--- Start of Data for this exercise ---

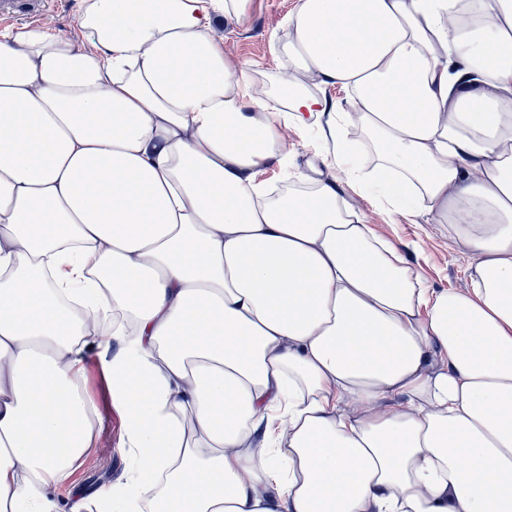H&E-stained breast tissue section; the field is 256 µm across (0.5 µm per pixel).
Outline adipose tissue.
<instances>
[{"label":"adipose tissue","mask_w":512,"mask_h":512,"mask_svg":"<svg viewBox=\"0 0 512 512\" xmlns=\"http://www.w3.org/2000/svg\"><path fill=\"white\" fill-rule=\"evenodd\" d=\"M250 2L0 33V512H82L55 492L96 338L127 457L103 512H512V0H299L274 90L214 31ZM313 84L349 110L301 170L280 128L327 110ZM330 164L448 225L471 292L425 287Z\"/></svg>","instance_id":"ef3b65f1"}]
</instances>
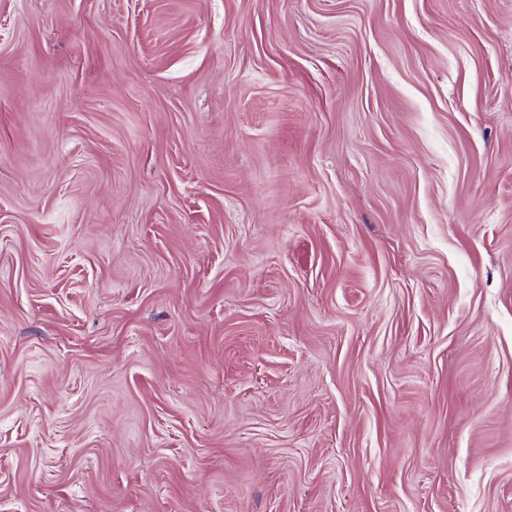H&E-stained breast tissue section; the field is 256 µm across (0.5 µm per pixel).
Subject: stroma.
<instances>
[{
    "label": "stroma",
    "instance_id": "obj_1",
    "mask_svg": "<svg viewBox=\"0 0 512 512\" xmlns=\"http://www.w3.org/2000/svg\"><path fill=\"white\" fill-rule=\"evenodd\" d=\"M0 512H512V0H0Z\"/></svg>",
    "mask_w": 512,
    "mask_h": 512
}]
</instances>
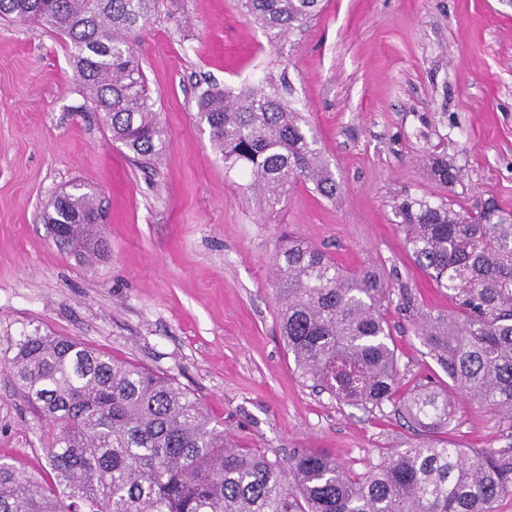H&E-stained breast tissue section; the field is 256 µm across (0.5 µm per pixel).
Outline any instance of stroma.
<instances>
[{
  "label": "stroma",
  "instance_id": "35a3bbf8",
  "mask_svg": "<svg viewBox=\"0 0 512 512\" xmlns=\"http://www.w3.org/2000/svg\"><path fill=\"white\" fill-rule=\"evenodd\" d=\"M131 39L166 134L148 168L113 141L56 34L0 22V363L29 333L68 336L174 378L268 457L307 449L364 472L412 431L392 406L367 412L303 384L280 334L273 255L292 234L345 267H374L395 290L387 319L405 388L442 378L418 316L454 304L410 260L392 202L491 197L512 211V5L323 0L277 36L236 0H164ZM269 74L316 136L335 199L299 184L268 209L197 123L200 89ZM434 150L462 168L461 184L429 179ZM75 183L102 192L105 250L90 262L44 219ZM40 434L0 371V459L44 475ZM447 438L466 451L512 446V430L465 396Z\"/></svg>",
  "mask_w": 512,
  "mask_h": 512
}]
</instances>
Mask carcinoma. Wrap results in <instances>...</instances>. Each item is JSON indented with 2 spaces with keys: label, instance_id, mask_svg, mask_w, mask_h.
<instances>
[{
  "label": "carcinoma",
  "instance_id": "1",
  "mask_svg": "<svg viewBox=\"0 0 512 512\" xmlns=\"http://www.w3.org/2000/svg\"><path fill=\"white\" fill-rule=\"evenodd\" d=\"M322 0H238L245 18L279 34L304 25ZM163 0H0L1 19L53 30L75 80L104 113L112 139L137 162L157 160L164 131L128 35ZM227 169L273 209L297 183L333 200L339 188L317 141L277 89L209 86L197 98ZM431 180L462 182L448 155L432 157ZM98 192L62 194L49 220L64 244L100 251L83 219ZM407 254L455 305L425 315L420 334L448 381L400 385L386 300L391 285L370 268L349 269L297 238L274 266L279 319L304 383L370 412L387 404L416 441L382 455L362 474L301 451L284 463L235 442L197 398L171 378L119 361L77 340L38 331L16 344L7 377L41 421L53 483L0 461V512H496L512 495V454H472L432 434L454 422L453 400L470 396L512 429V211L494 200L454 208L406 195L394 206Z\"/></svg>",
  "mask_w": 512,
  "mask_h": 512
}]
</instances>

--- End of Data for this exercise ---

### Task requirements
Using the records above, retype everything exactly except the pictures.

### Answer below
H&E-stained breast tissue section; the field is 256 µm across (0.5 µm per pixel).
Outline adipose tissue.
<instances>
[{"label":"adipose tissue","mask_w":512,"mask_h":512,"mask_svg":"<svg viewBox=\"0 0 512 512\" xmlns=\"http://www.w3.org/2000/svg\"><path fill=\"white\" fill-rule=\"evenodd\" d=\"M250 2L0 33V512H82L55 492L96 338L127 457L103 512H512V0H299L274 90L214 31ZM313 84L349 110L301 170L280 128L327 110ZM330 164L448 225L471 292L425 287Z\"/></svg>","instance_id":"ef3b65f1"}]
</instances>
H&E-stained breast tissue section; the field is 256 µm across (0.5 µm per pixel).
Subject: stroma.
<instances>
[{
    "label": "stroma",
    "instance_id": "obj_1",
    "mask_svg": "<svg viewBox=\"0 0 512 512\" xmlns=\"http://www.w3.org/2000/svg\"><path fill=\"white\" fill-rule=\"evenodd\" d=\"M0 512H512V0H0Z\"/></svg>",
    "mask_w": 512,
    "mask_h": 512
}]
</instances>
H&E-stained breast tissue section; the field is 256 µm across (0.5 µm per pixel).
Outline any instance of stroma.
<instances>
[{
  "label": "stroma",
  "instance_id": "35a3bbf8",
  "mask_svg": "<svg viewBox=\"0 0 512 512\" xmlns=\"http://www.w3.org/2000/svg\"><path fill=\"white\" fill-rule=\"evenodd\" d=\"M131 39L166 134L148 168L113 141L56 34L0 22V363L29 333L68 336L174 378L268 457L307 449L364 472L412 431L392 406L367 412L303 384L280 334L273 255L292 234L345 267H374L395 290L387 319L405 388L442 378L418 316L454 304L410 260L392 202L491 197L512 211V5L323 0L277 36L236 0H164ZM269 74L316 136L335 199L299 184L268 209L197 123L200 89ZM434 150L462 168L461 184L429 179ZM75 183L102 192L105 250L90 262L44 219ZM40 434L0 371V459L44 475ZM447 438L466 451L512 446V430L465 396Z\"/></svg>",
  "mask_w": 512,
  "mask_h": 512
}]
</instances>
Mask carcinoma. Wrap results in <instances>...</instances>. Each item is JSON indented with 2 spaces with keys: label, instance_id, mask_svg, mask_w, mask_h.
<instances>
[{
  "label": "carcinoma",
  "instance_id": "1",
  "mask_svg": "<svg viewBox=\"0 0 512 512\" xmlns=\"http://www.w3.org/2000/svg\"><path fill=\"white\" fill-rule=\"evenodd\" d=\"M322 0H238L245 18L279 34L304 25ZM163 0H0L1 19L53 30L75 80L104 113L112 139L137 162L157 160L164 131L128 35ZM227 169L273 209L297 183L333 200L339 188L317 141L277 89L209 86L197 98ZM431 180L462 182L448 155L432 157ZM98 192L62 194L49 220L64 244L100 251L83 219ZM407 254L455 305L425 315L420 334L448 381L400 385L386 300L391 285L370 268L349 269L297 238L274 266L279 319L304 383L370 412L387 404L416 441L382 455L362 474L301 451L284 463L235 442L197 398L171 378L119 361L77 340L38 331L16 344L7 377L41 421L53 483L0 461V512H496L512 495V454H472L432 434L454 422L453 400L470 396L512 429V211L494 200L454 208L406 195L394 206Z\"/></svg>",
  "mask_w": 512,
  "mask_h": 512
}]
</instances>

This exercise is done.